** Given records follows **
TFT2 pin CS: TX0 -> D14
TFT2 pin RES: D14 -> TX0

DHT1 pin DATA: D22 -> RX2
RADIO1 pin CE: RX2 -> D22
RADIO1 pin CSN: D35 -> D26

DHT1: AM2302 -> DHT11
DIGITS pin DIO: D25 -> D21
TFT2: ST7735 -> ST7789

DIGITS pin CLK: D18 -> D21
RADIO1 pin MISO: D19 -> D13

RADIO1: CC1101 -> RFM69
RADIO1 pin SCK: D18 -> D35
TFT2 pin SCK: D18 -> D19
** End of Given records **
• [Work task] Write the material out once more so that every line matches the original.

• [Solution]
TFT2 pin CS: TX0 -> D14
TFT2 pin RES: D14 -> TX0

DHT1 pin DATA: D22 -> RX2
RADIO1 pin CE: RX2 -> D22
RADIO1 pin CSN: D35 -> D26

DHT1: AM2302 -> DHT11
DIGITS pin DIO: D25 -> D21
TFT2: ST7735 -> ST7789

DIGITS pin CLK: D18 -> D21
RADIO1 pin MISO: D19 -> D13

RADIO1: CC1101 -> RFM69
RADIO1 pin SCK: D18 -> D35
TFT2 pin SCK: D18 -> D19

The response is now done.